Exercise objective ->
Print the full set of records below, character for character and picture-free.

Supplied records ->

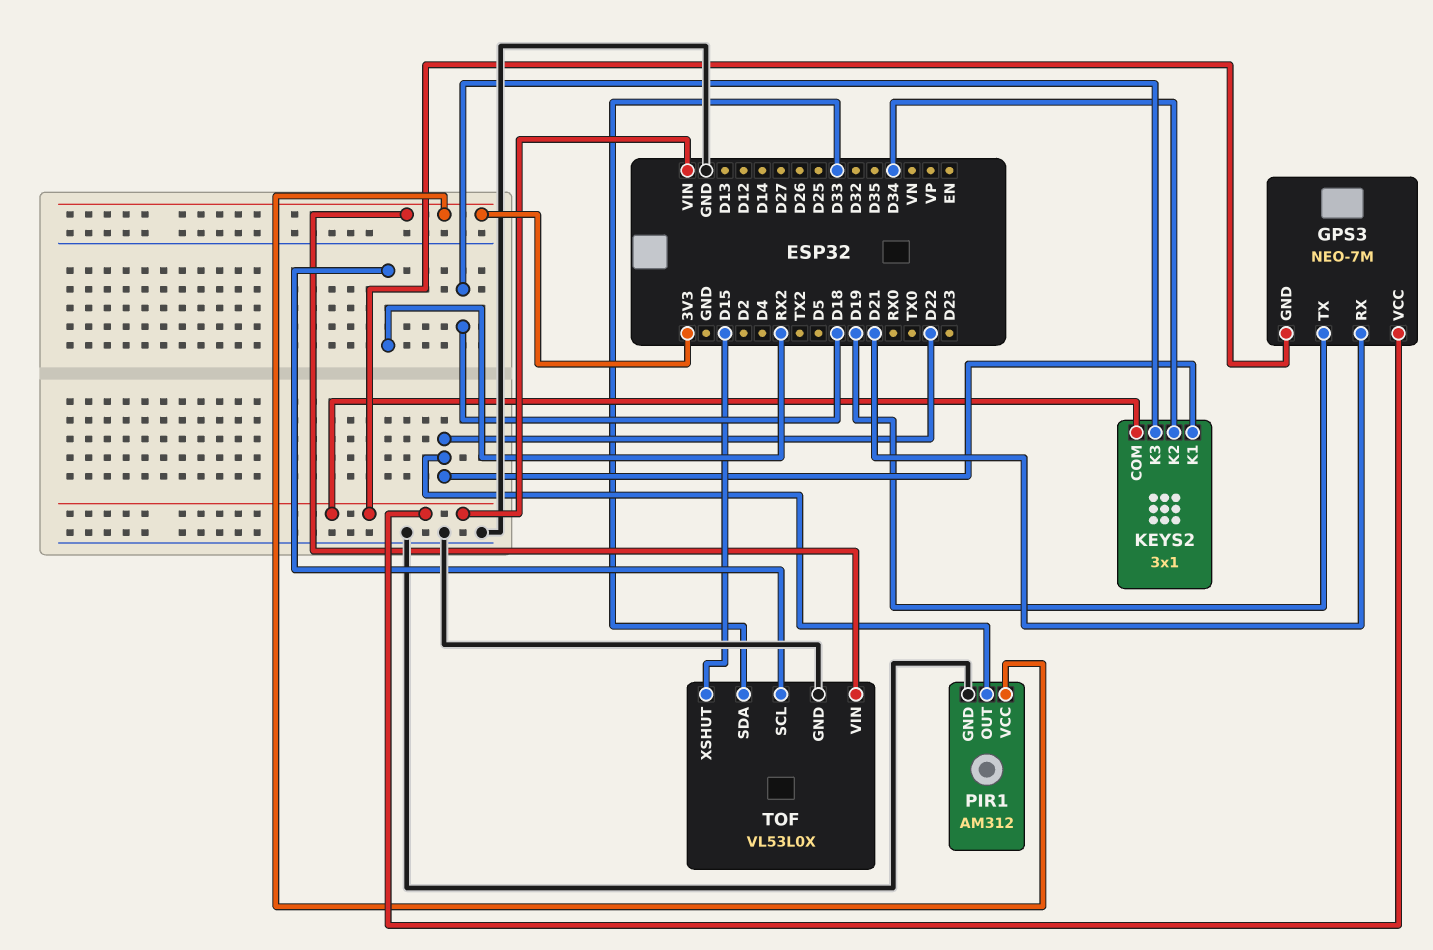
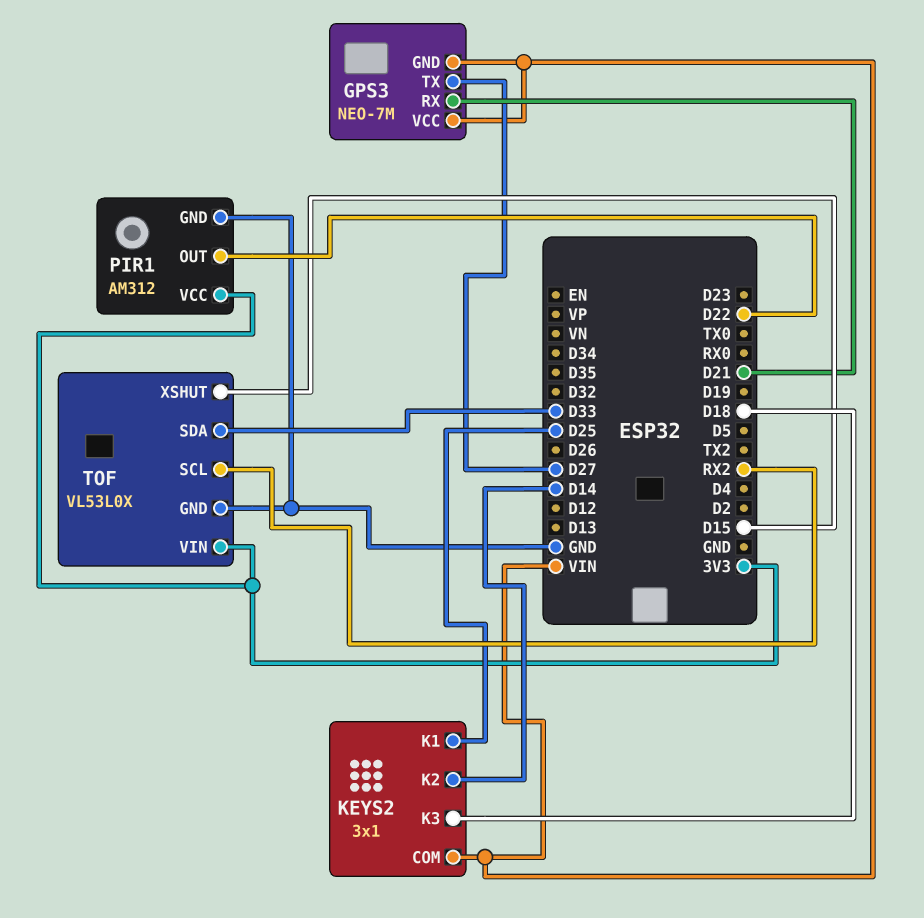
GPS3 pin TX: D19 -> D27
KEYS2 pin K1: D22 -> D25
KEYS2 pin K2: D34 -> D14

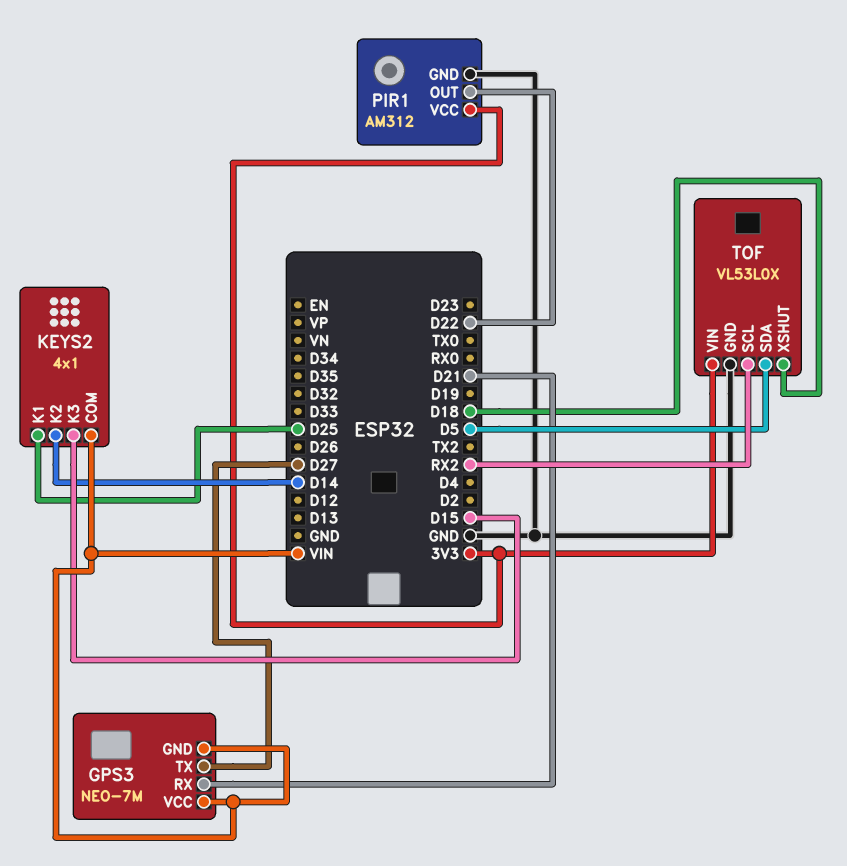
KEYS2: 3x1 -> 4x1
KEYS2 pin K3: D18 -> D15
TOF pin SDA: D33 -> D5
TOF pin XSHUT: D15 -> D18

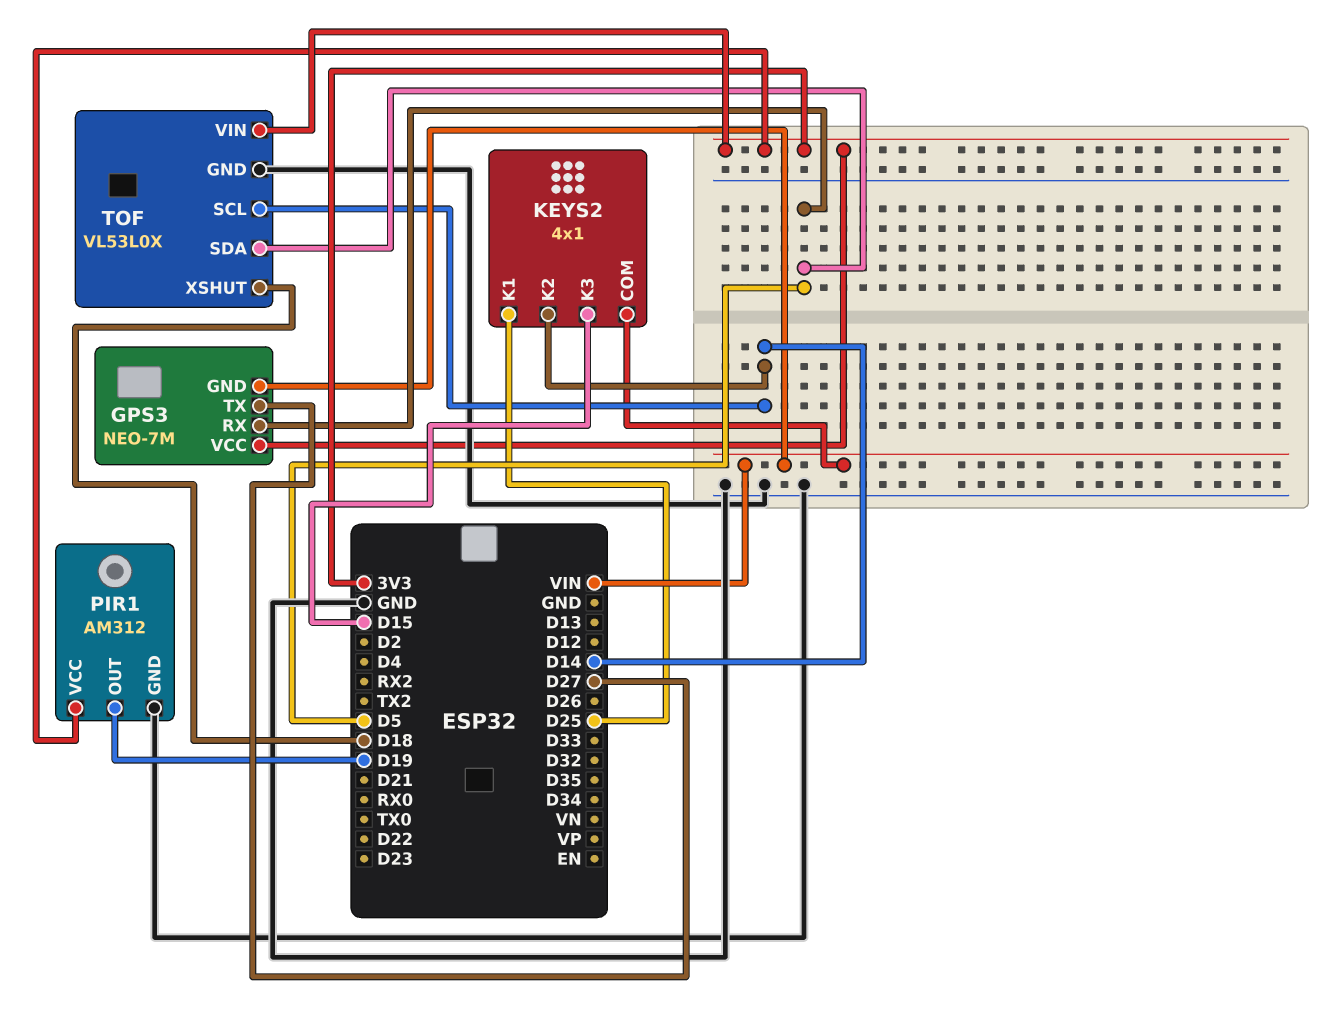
GPS3 pin RX: D21 -> D5
GPS3 pin VCC: VIN -> 3V3
PIR1 pin OUT: D22 -> D19
TOF pin SCL: RX2 -> D14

Written answer ->
GPS3 pin TX: D19 -> D27
KEYS2 pin K1: D22 -> D25
KEYS2 pin K2: D34 -> D14

KEYS2: 3x1 -> 4x1
KEYS2 pin K3: D18 -> D15
TOF pin SDA: D33 -> D5
TOF pin XSHUT: D15 -> D18

GPS3 pin RX: D21 -> D5
GPS3 pin VCC: VIN -> 3V3
PIR1 pin OUT: D22 -> D19
TOF pin SCL: RX2 -> D14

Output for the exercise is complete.